--- What the task asks ---
From the records below, please repeat exactly the line that has "camera: 75 degrees left, 5 degrees up", the line that has "brown spoon [336,353,419,381]", and every line between them, and nothing else.

Start of Record excerpts

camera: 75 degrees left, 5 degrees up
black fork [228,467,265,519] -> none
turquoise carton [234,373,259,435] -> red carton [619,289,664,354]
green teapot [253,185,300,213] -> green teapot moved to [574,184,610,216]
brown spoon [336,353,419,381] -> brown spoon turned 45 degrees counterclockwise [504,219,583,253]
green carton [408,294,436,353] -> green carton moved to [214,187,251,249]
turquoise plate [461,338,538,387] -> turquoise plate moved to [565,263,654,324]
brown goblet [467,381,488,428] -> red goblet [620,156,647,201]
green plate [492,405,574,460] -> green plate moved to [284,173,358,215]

End of Record excerpts
Start of Record excerpts

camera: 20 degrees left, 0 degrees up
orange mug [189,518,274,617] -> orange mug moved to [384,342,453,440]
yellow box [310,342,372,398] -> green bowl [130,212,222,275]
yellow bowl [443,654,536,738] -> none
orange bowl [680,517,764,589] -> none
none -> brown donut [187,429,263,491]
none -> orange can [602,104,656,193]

End of Record excerpts

--- Task answer ---
camera: 75 degrees left, 5 degrees up
black fork [228,467,265,519] -> none
turquoise carton [234,373,259,435] -> red carton [619,289,664,354]
green teapot [253,185,300,213] -> green teapot moved to [574,184,610,216]
brown spoon [336,353,419,381] -> brown spoon turned 45 degrees counterclockwise [504,219,583,253]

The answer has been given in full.